### DATASET RECORDS
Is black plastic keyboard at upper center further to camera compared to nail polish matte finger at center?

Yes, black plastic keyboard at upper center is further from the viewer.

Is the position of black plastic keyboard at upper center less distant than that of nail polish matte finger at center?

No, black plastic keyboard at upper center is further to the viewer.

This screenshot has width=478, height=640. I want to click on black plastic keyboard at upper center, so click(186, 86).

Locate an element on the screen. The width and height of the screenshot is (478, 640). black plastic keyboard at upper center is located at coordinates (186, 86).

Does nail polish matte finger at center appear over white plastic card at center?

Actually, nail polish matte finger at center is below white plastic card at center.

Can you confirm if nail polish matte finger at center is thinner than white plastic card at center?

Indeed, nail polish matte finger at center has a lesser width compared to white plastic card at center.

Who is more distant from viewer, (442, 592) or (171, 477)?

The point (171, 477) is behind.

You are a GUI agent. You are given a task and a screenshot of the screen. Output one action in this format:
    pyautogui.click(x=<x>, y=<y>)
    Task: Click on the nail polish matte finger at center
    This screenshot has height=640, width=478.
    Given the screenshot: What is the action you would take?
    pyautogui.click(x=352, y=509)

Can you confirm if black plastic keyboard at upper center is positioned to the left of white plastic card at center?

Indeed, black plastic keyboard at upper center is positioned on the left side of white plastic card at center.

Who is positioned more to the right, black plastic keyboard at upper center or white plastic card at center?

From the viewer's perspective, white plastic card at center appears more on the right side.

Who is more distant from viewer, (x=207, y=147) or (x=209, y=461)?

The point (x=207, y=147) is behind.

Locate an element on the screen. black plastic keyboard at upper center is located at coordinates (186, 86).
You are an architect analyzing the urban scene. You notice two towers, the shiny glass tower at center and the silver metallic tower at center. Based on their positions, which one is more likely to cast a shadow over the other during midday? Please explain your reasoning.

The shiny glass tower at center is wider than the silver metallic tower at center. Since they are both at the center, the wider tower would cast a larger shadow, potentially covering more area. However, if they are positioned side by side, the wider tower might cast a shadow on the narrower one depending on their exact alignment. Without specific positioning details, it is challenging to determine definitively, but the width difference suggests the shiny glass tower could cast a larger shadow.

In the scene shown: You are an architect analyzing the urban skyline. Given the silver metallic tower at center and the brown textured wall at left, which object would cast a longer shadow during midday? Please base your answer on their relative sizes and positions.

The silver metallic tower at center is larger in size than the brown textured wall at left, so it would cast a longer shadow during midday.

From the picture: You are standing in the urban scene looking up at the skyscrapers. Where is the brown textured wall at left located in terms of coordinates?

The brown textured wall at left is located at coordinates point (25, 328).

### YOUR INSTRUCTIONS
Please return each line of the records above that contains the word "card".

### OUTPUT FOR THIS EXERCISE
Does nail polish matte finger at center appear over white plastic card at center?
Actually, nail polish matte finger at center is below white plastic card at center.
Can you confirm if nail polish matte finger at center is thinner than white plastic card at center?
Indeed, nail polish matte finger at center has a lesser width compared to white plastic card at center.
Can you confirm if black plastic keyboard at upper center is positioned to the left of white plastic card at center?
Indeed, black plastic keyboard at upper center is positioned on the left side of white plastic card at center.
Who is positioned more to the right, black plastic keyboard at upper center or white plastic card at center?
From the viewer's perspective, white plastic card at center appears more on the right side.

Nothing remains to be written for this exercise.